### Description of the task
Print the lines from the one containing "(423, 437) = (292, 401): green" through the end of the listing below, exactly as written. Any pictures stay out.

*** Provided data ***

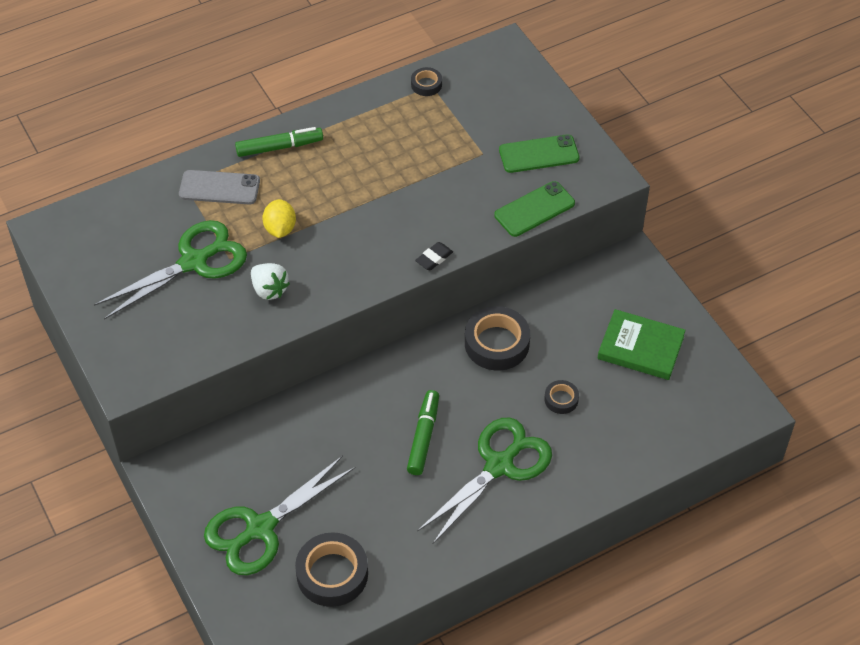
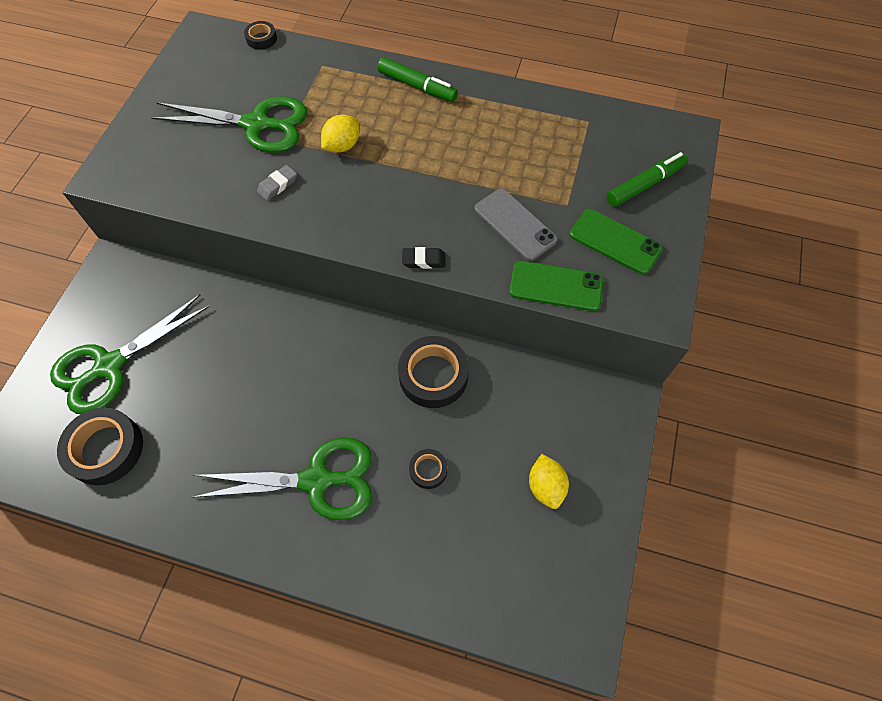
camera: 45 degrees right, 10 degrees up
(219, 188) = (340, 85): grey phone -> grey phone (515, 224)
(260, 528) = (109, 366): green scissors -> green scissors turned 45 degrees counterclockwise
(269, 290) = (277, 185): white strawberry -> grey eraser
(423, 437) = (292, 401): green marker -> green marker (644, 185)
(426, 84) = (585, 117): black tape -> black tape (261, 39)
(640, 347) = (545, 486): green book -> yellow lemon

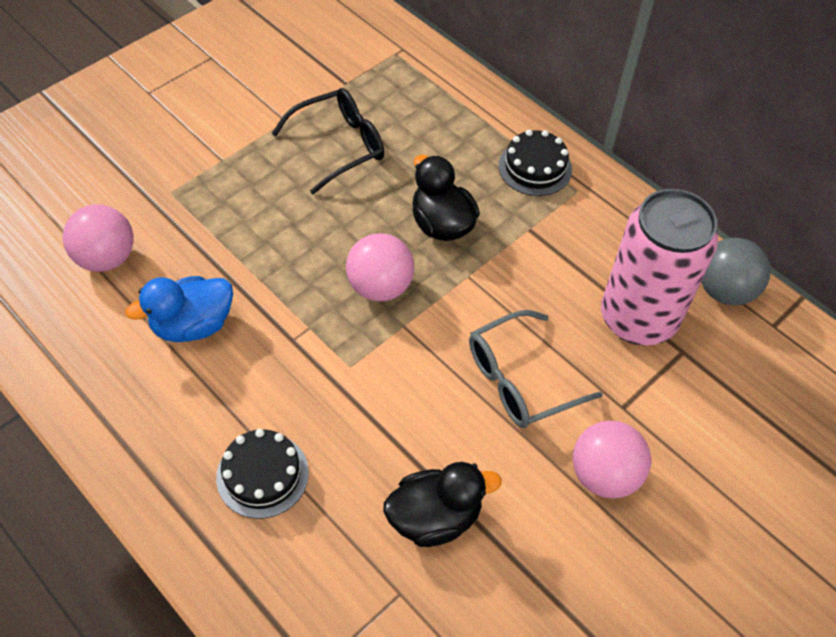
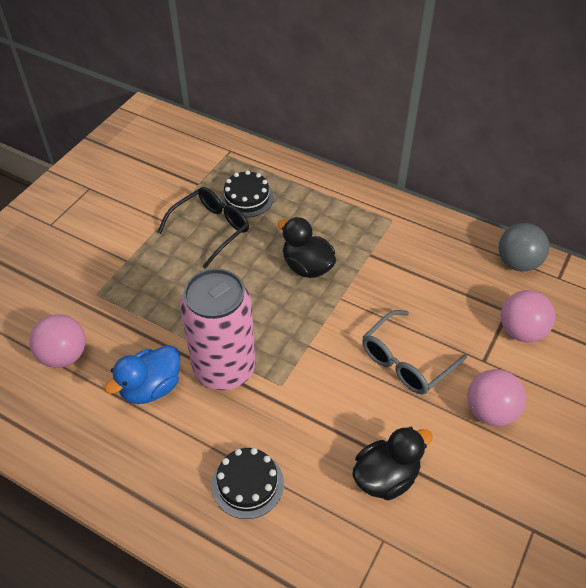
camera: 15 degrees left, 5 degrees down
(380, 287) = (280, 322): pink ball -> pink ball (521, 331)
(535, 167) = (356, 211): black cake -> black cake (247, 198)
(638, 318) = (468, 297): pink can -> pink can (224, 368)

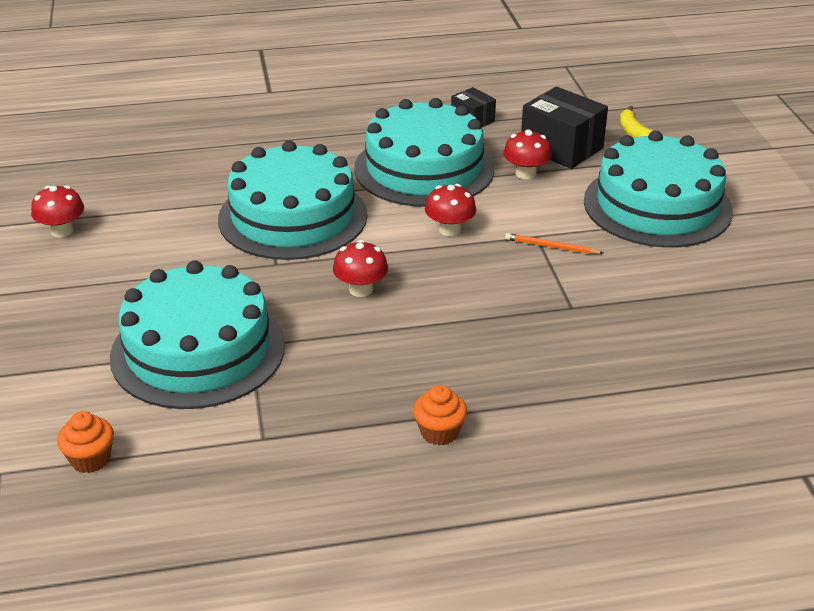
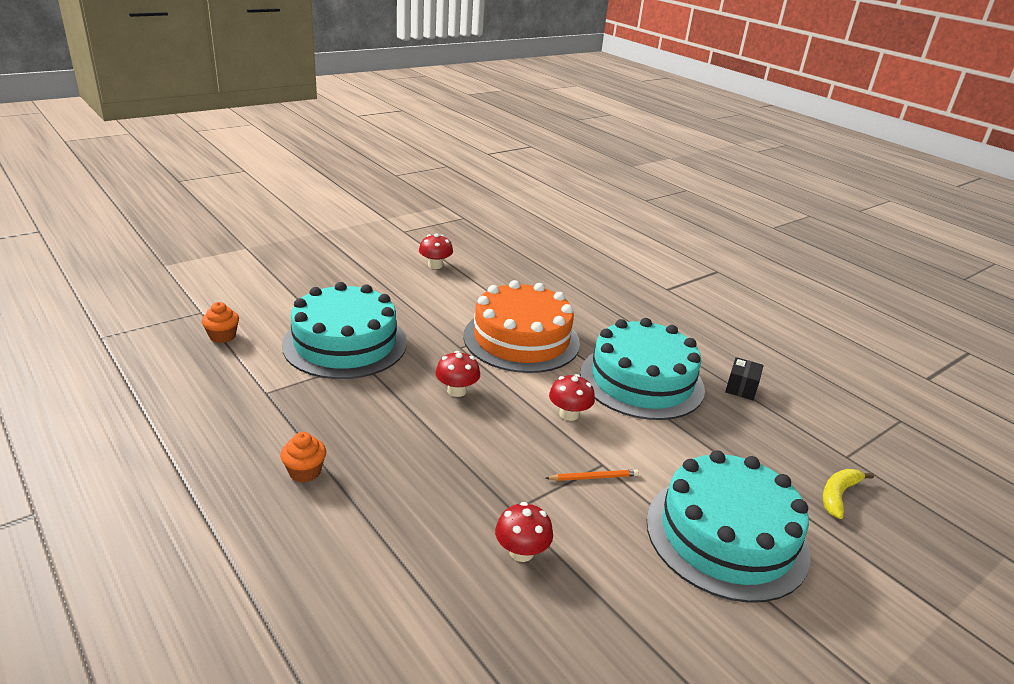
camera: 60 degrees right, 5 degrees down
(293, 217) = (521, 339): turquoise cake -> orange cake
(526, 173) = (692, 436): red mushroom -> red mushroom (521, 552)
(551, 247) = (593, 477): orange pencil -> orange pencil turned 90 degrees clockwise
(561, 148) = (756, 449): black box -> none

*** End of Provided data ***

### Answer to this task
(423, 437) = (292, 401): green marker -> green marker (644, 185)
(426, 84) = (585, 117): black tape -> black tape (261, 39)
(640, 347) = (545, 486): green book -> yellow lemon

camera: 15 degrees left, 5 degrees down
(380, 287) = (280, 322): pink ball -> pink ball (521, 331)
(535, 167) = (356, 211): black cake -> black cake (247, 198)
(638, 318) = (468, 297): pink can -> pink can (224, 368)

camera: 60 degrees right, 5 degrees down
(293, 217) = (521, 339): turquoise cake -> orange cake
(526, 173) = (692, 436): red mushroom -> red mushroom (521, 552)
(551, 247) = (593, 477): orange pencil -> orange pencil turned 90 degrees clockwise
(561, 148) = (756, 449): black box -> none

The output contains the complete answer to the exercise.